ASSIGNMENT:
From the line with "camera: 80 degrees right, 15 degrees up" through the line with "(724, 286) = (415, 277): green goblet -> none", inclusive, return each line of the data below exactly and leave the rest out.

WORKING DATA:
%%
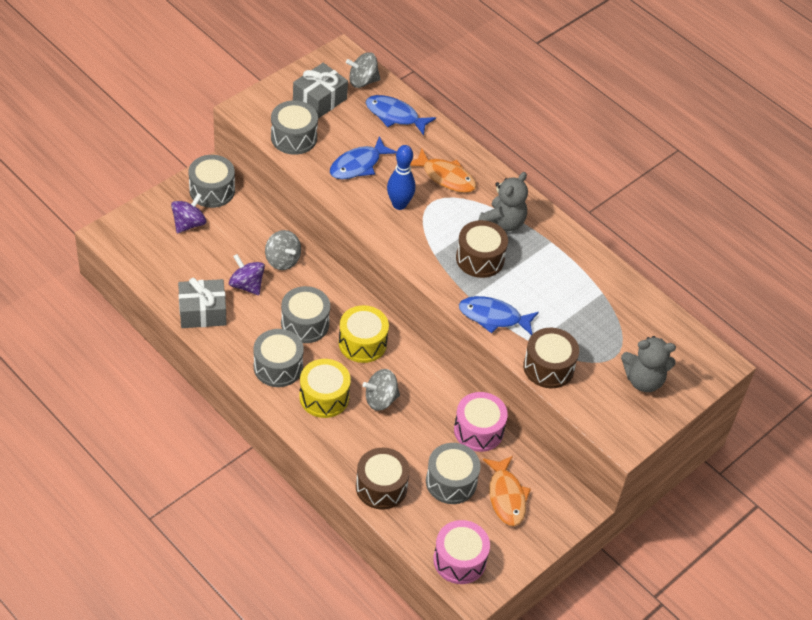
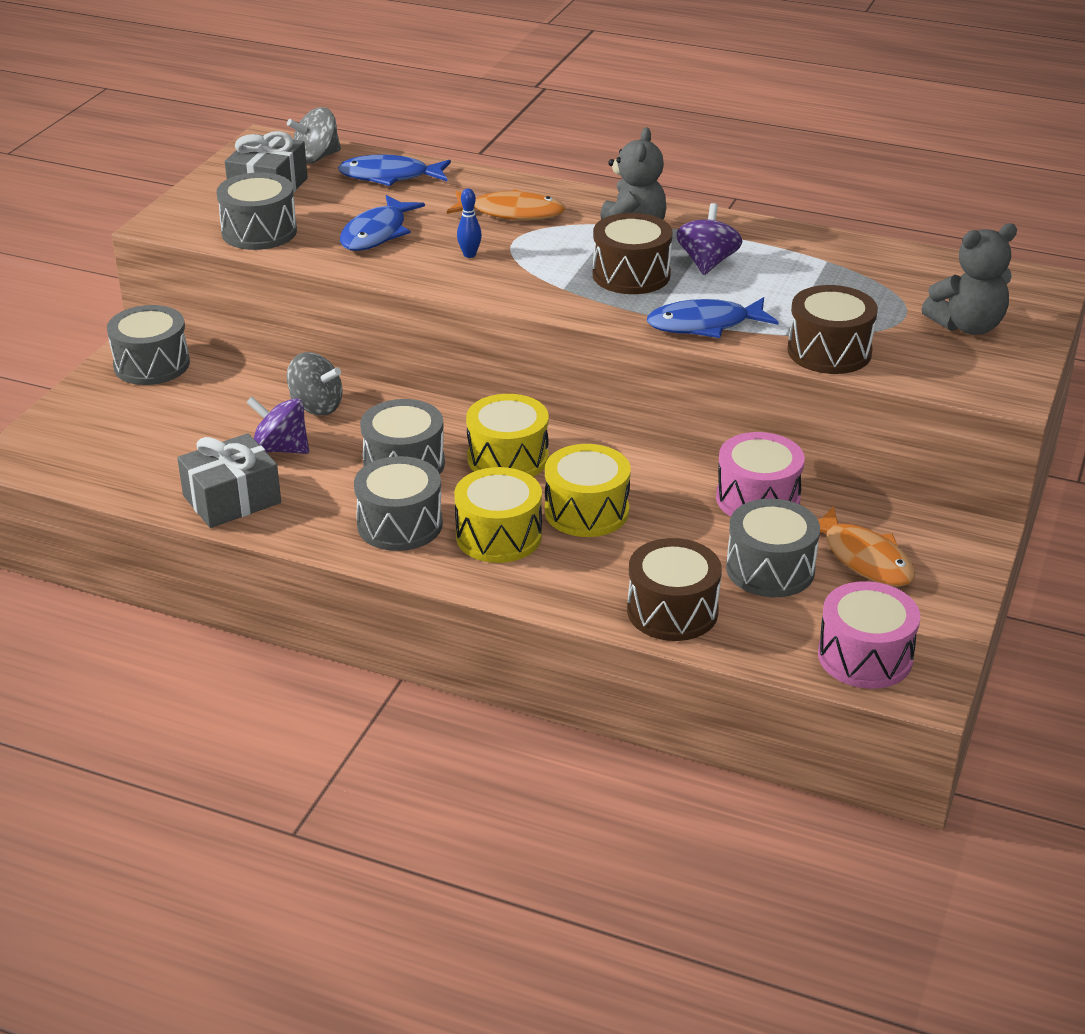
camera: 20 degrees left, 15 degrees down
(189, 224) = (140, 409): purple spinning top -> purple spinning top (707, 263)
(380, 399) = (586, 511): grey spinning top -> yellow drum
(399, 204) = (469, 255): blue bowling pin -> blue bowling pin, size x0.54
%%
%%
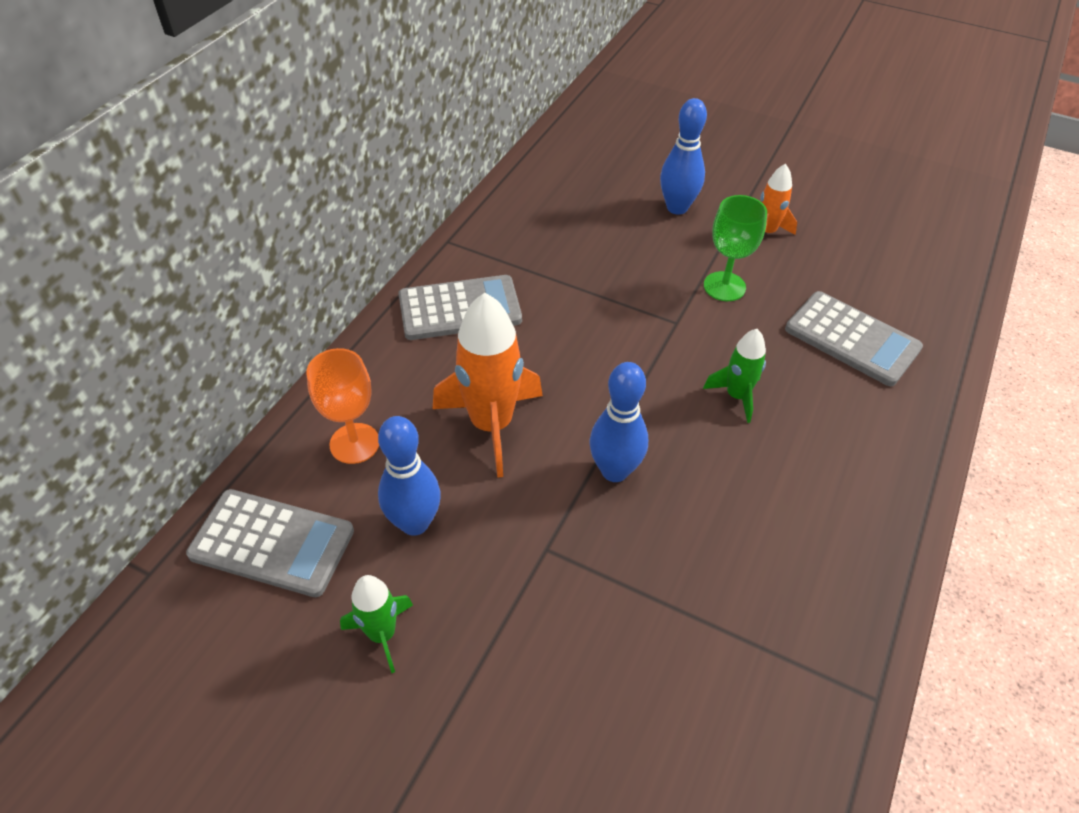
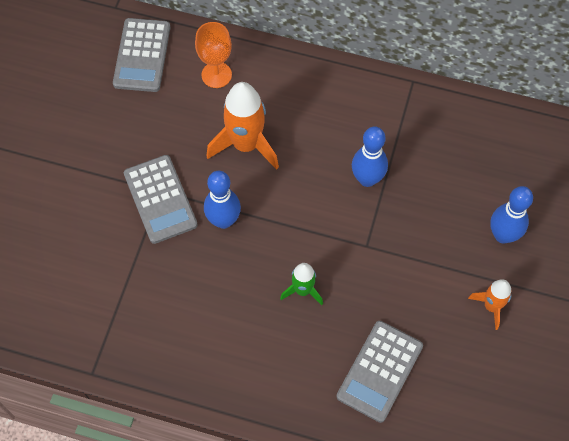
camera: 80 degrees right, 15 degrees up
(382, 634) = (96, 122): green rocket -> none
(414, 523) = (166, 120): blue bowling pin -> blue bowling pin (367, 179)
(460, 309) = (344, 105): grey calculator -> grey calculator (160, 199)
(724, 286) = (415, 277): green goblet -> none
%%
RESPONSE TO THE TASK:
camera: 80 degrees right, 15 degrees up
(382, 634) = (96, 122): green rocket -> none
(414, 523) = (166, 120): blue bowling pin -> blue bowling pin (367, 179)
(460, 309) = (344, 105): grey calculator -> grey calculator (160, 199)
(724, 286) = (415, 277): green goblet -> none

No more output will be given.